# Object matching data
>>>>>

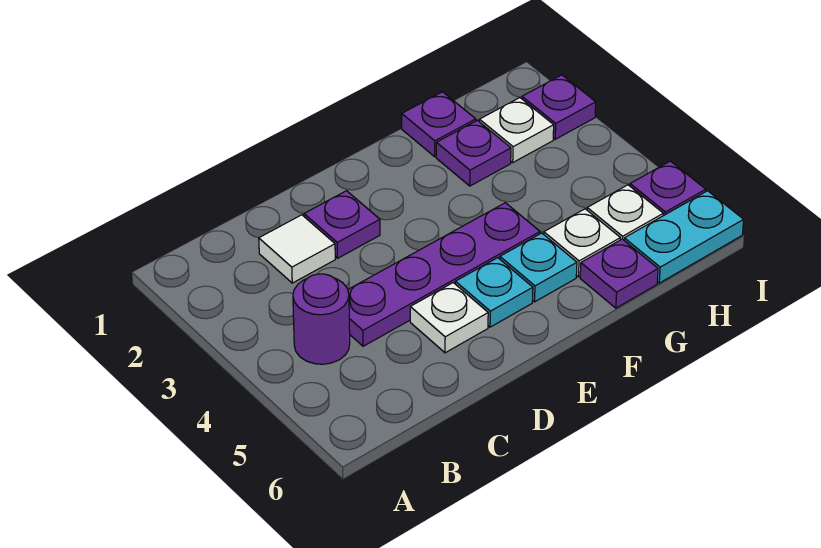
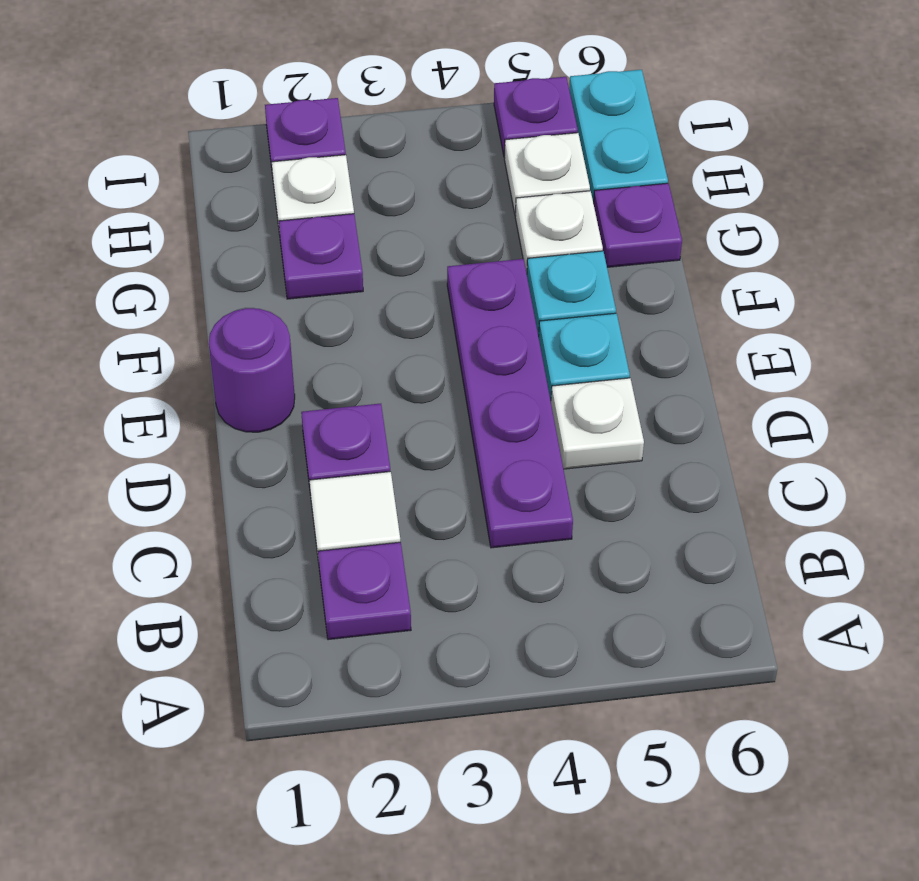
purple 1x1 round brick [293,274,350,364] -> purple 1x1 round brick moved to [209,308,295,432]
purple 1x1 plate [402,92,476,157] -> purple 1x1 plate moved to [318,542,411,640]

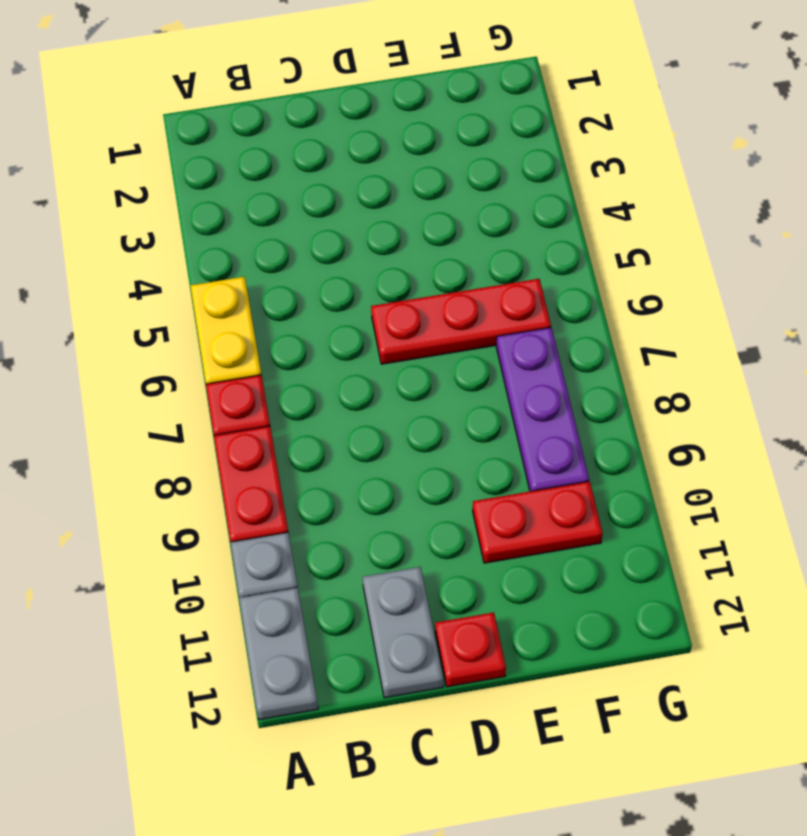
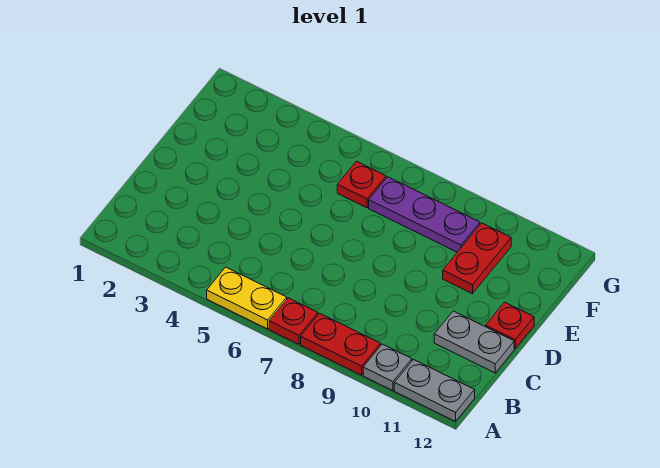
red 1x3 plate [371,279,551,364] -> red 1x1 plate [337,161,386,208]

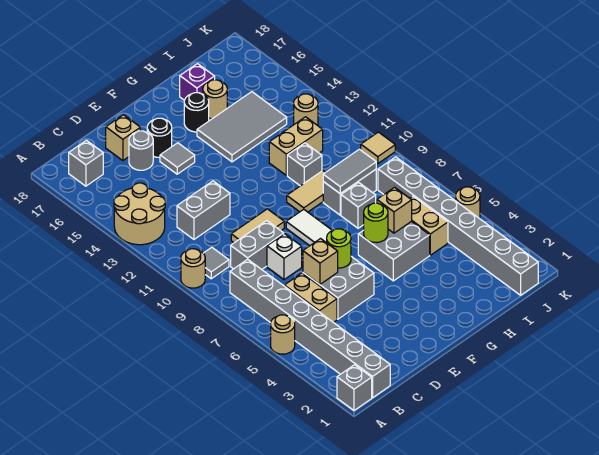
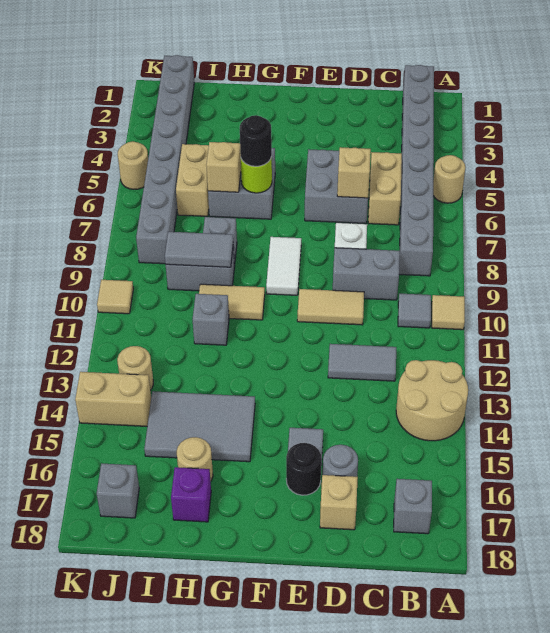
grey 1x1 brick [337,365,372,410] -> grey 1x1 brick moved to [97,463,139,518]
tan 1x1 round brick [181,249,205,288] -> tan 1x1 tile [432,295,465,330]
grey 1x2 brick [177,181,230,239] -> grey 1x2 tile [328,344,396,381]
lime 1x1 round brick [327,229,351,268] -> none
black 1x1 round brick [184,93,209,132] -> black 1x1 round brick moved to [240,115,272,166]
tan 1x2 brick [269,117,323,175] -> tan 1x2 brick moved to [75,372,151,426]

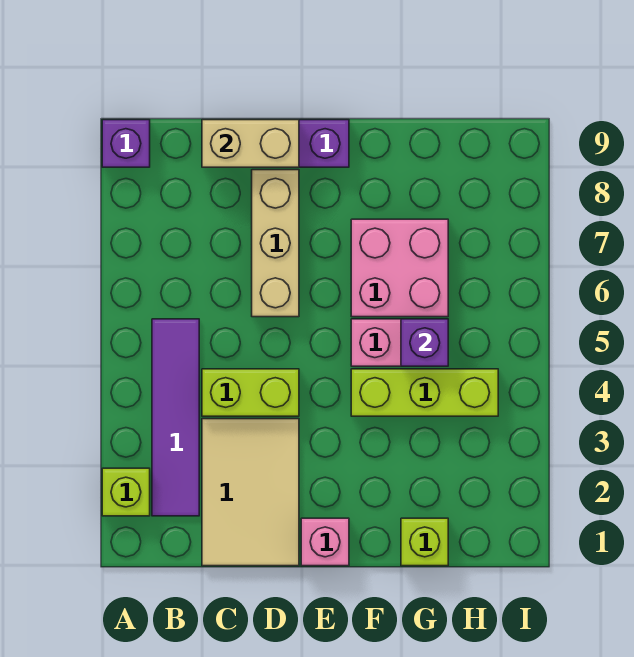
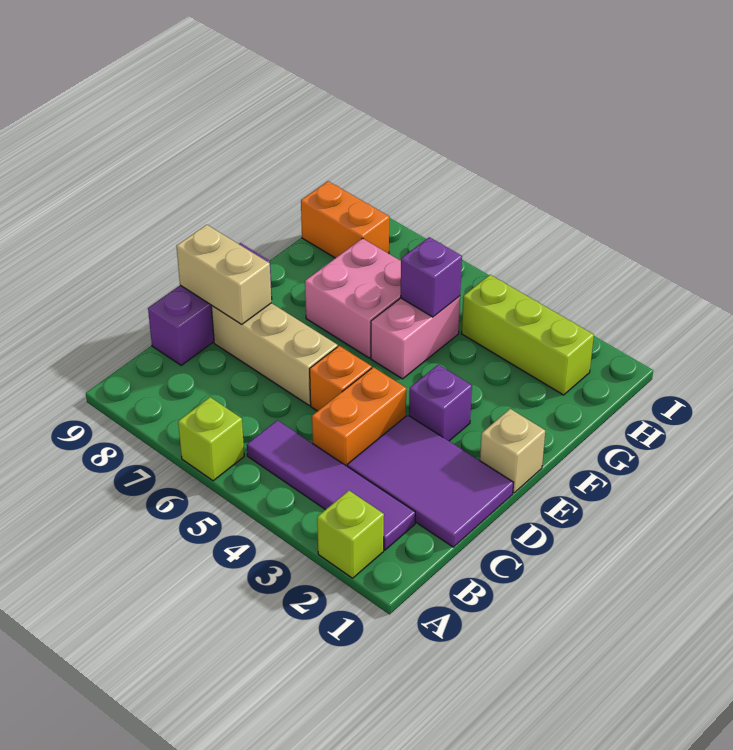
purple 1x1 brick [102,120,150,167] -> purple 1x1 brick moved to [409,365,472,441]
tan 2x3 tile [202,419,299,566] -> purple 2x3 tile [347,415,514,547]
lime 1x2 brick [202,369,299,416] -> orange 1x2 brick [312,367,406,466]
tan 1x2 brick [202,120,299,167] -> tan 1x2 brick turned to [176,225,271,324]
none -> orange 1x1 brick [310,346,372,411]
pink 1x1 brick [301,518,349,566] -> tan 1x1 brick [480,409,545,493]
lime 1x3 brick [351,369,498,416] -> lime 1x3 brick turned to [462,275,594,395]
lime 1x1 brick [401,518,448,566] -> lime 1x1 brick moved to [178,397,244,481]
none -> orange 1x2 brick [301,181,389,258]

<<<<<

# Problem to solve
Drop the images; return the entries above exactly as they appear.

# Output below
purple 1x1 round brick [293,274,350,364] -> purple 1x1 round brick moved to [209,308,295,432]
purple 1x1 plate [402,92,476,157] -> purple 1x1 plate moved to [318,542,411,640]

red 1x3 plate [371,279,551,364] -> red 1x1 plate [337,161,386,208]

grey 1x1 brick [337,365,372,410] -> grey 1x1 brick moved to [97,463,139,518]
tan 1x1 round brick [181,249,205,288] -> tan 1x1 tile [432,295,465,330]
grey 1x2 brick [177,181,230,239] -> grey 1x2 tile [328,344,396,381]
lime 1x1 round brick [327,229,351,268] -> none
black 1x1 round brick [184,93,209,132] -> black 1x1 round brick moved to [240,115,272,166]
tan 1x2 brick [269,117,323,175] -> tan 1x2 brick moved to [75,372,151,426]

purple 1x1 brick [102,120,150,167] -> purple 1x1 brick moved to [409,365,472,441]
tan 2x3 tile [202,419,299,566] -> purple 2x3 tile [347,415,514,547]
lime 1x2 brick [202,369,299,416] -> orange 1x2 brick [312,367,406,466]
tan 1x2 brick [202,120,299,167] -> tan 1x2 brick turned to [176,225,271,324]
none -> orange 1x1 brick [310,346,372,411]
pink 1x1 brick [301,518,349,566] -> tan 1x1 brick [480,409,545,493]
lime 1x3 brick [351,369,498,416] -> lime 1x3 brick turned to [462,275,594,395]
lime 1x1 brick [401,518,448,566] -> lime 1x1 brick moved to [178,397,244,481]
none -> orange 1x2 brick [301,181,389,258]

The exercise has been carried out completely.